■ Problem statement ■
Reproduce the entries that follow precisely, setting aside any images.

Object change descriptions
==================================================

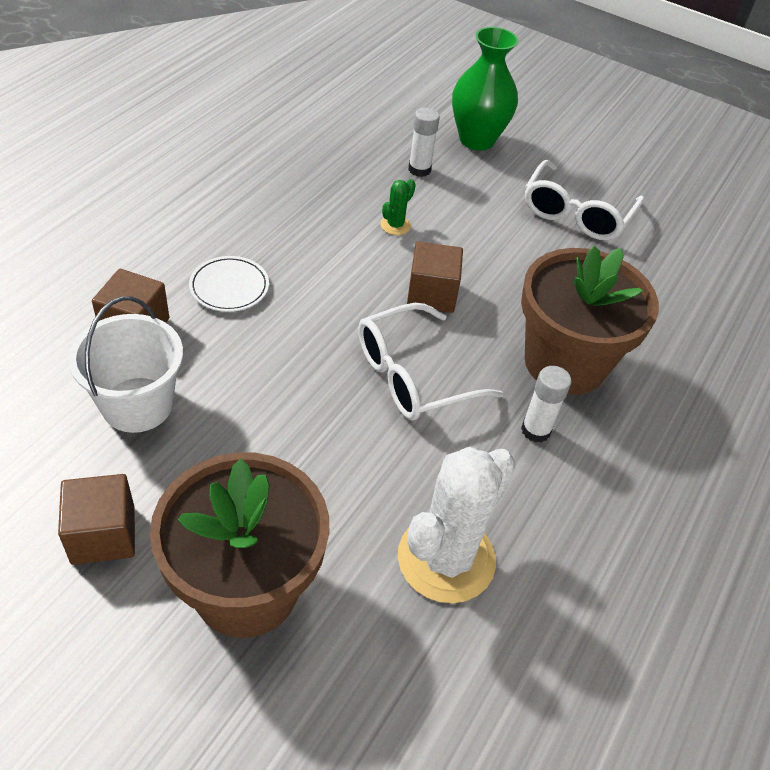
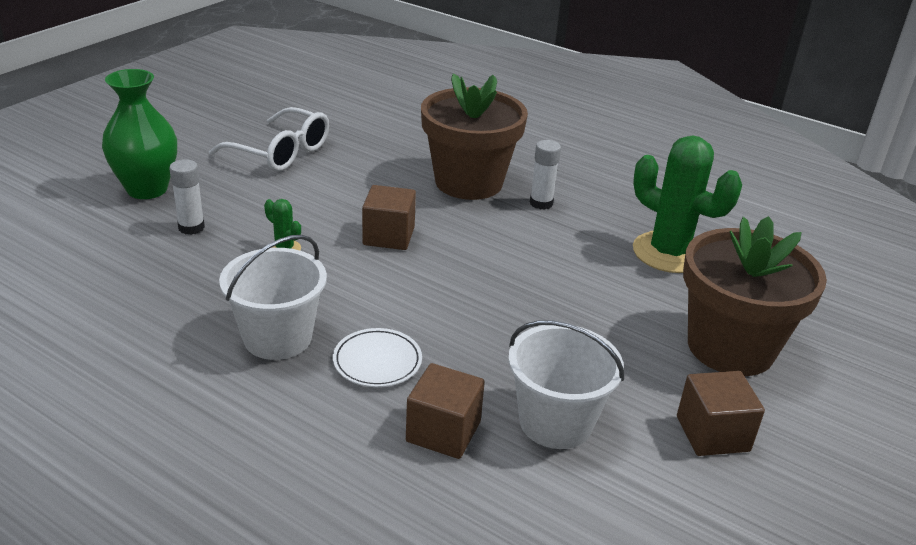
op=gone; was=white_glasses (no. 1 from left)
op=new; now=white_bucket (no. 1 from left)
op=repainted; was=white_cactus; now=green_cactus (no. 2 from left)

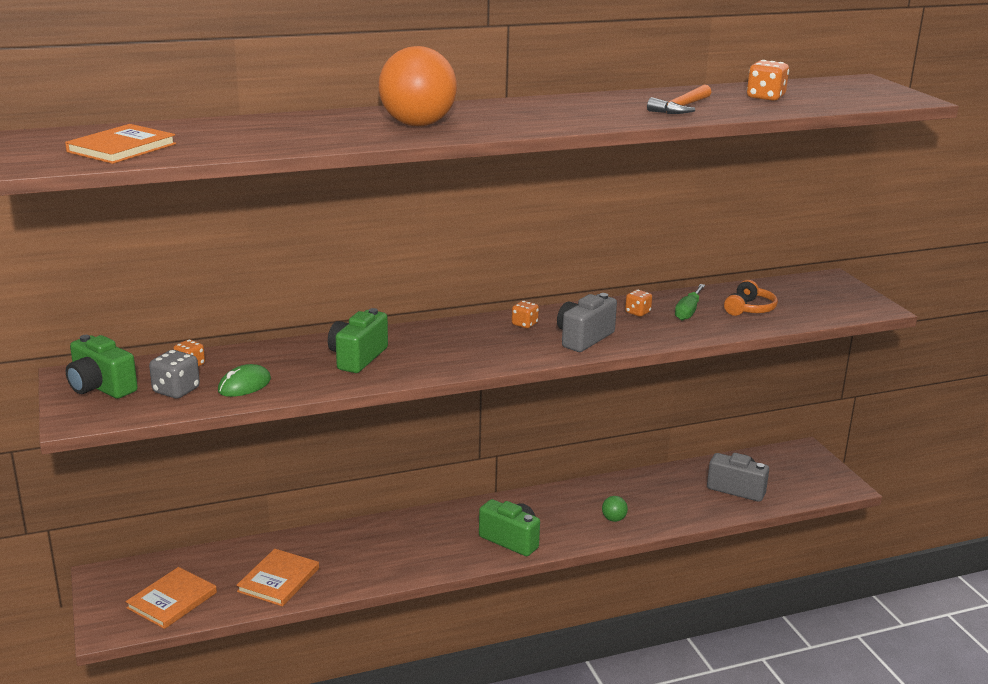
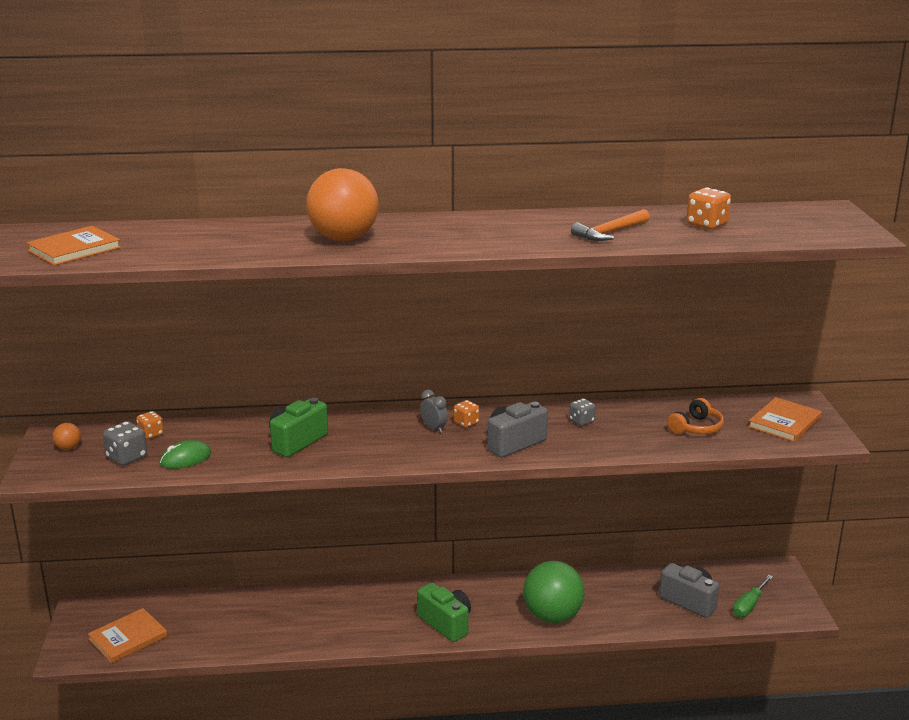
op=new; now=grey_clock
op=shifted; was=orange_book (no. 3 from left)
op=shifted; was=green_screwdriver
op=swapped; was=green_camera (no. 1 from left); now=orange_ball (no. 1 from left)
op=repainted; was=orange_dice (no. 3 from left); now=grey_dice (no. 2 from left)
op=scaled; was=green_ball; ratio=2.44

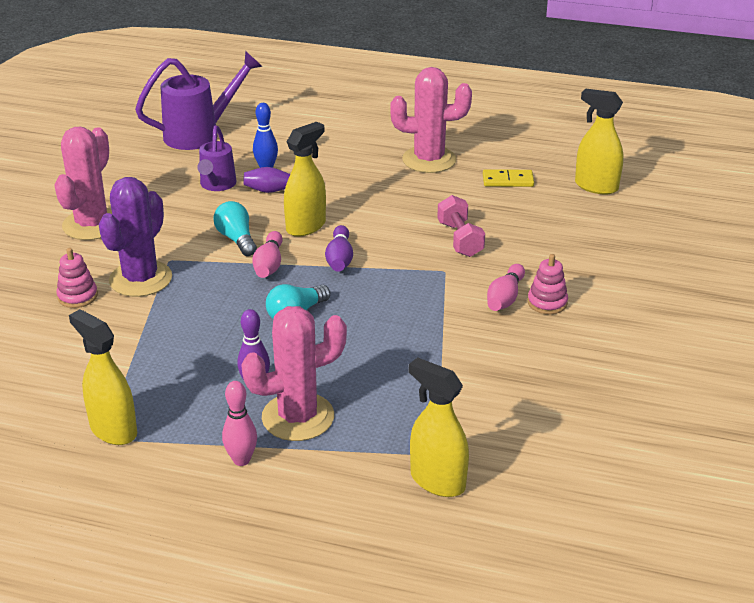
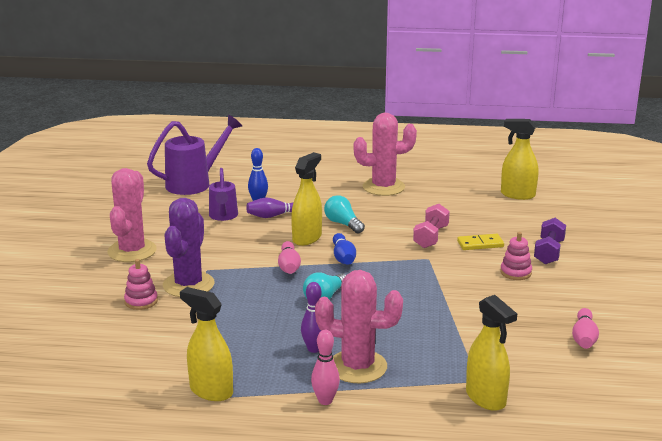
op=new; now=purple_dumbbell
op=shifted; was=turquoise_light_bulb (no. 1 from left in the first image); now=turquoise_light_bulb (no. 2 from left)
op=shifted; was=yellow_domino
op=shifted; was=pink_bowling_pin (no. 3 from left)
op=repainted; was=purple_bowling_pin (no. 3 from left); now=blue_bowling_pin (no. 2 from left)
op=rotated; was=pink_cactus (no. 2 from left); clockwise=45
op=rotated; was=yellow_spray_bottle (no. 3 from left); clockwise=-150
op=rotated; was=pink_dumbbell; clockwise=45

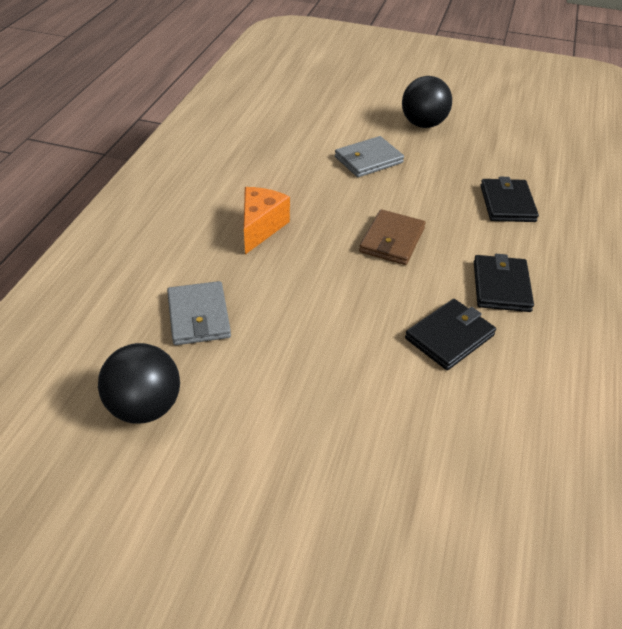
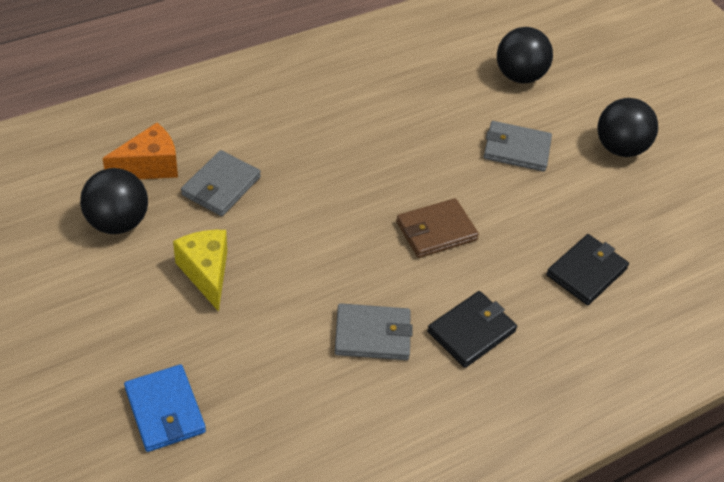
op=new; now=blue_wallet
op=new; now=yellow_cheese
op=new; now=black_ball (no. 2 from left)
op=shifted; was=orange_cheese
op=repainted; was=black_wallet (no. 1 from left); now=grey_wallet (no. 2 from left)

==================================================

■ Problem solution ■
op=gone; was=white_glasses (no. 1 from left)
op=new; now=white_bucket (no. 1 from left)
op=repainted; was=white_cactus; now=green_cactus (no. 2 from left)

op=new; now=grey_clock
op=shifted; was=orange_book (no. 3 from left)
op=shifted; was=green_screwdriver
op=swapped; was=green_camera (no. 1 from left); now=orange_ball (no. 1 from left)
op=repainted; was=orange_dice (no. 3 from left); now=grey_dice (no. 2 from left)
op=scaled; was=green_ball; ratio=2.44

op=new; now=purple_dumbbell
op=shifted; was=turquoise_light_bulb (no. 1 from left in the first image); now=turquoise_light_bulb (no. 2 from left)
op=shifted; was=yellow_domino
op=shifted; was=pink_bowling_pin (no. 3 from left)
op=repainted; was=purple_bowling_pin (no. 3 from left); now=blue_bowling_pin (no. 2 from left)
op=rotated; was=pink_cactus (no. 2 from left); clockwise=45
op=rotated; was=yellow_spray_bottle (no. 3 from left); clockwise=-150
op=rotated; was=pink_dumbbell; clockwise=45

op=new; now=blue_wallet
op=new; now=yellow_cheese
op=new; now=black_ball (no. 2 from left)
op=shifted; was=orange_cheese
op=repainted; was=black_wallet (no. 1 from left); now=grey_wallet (no. 2 from left)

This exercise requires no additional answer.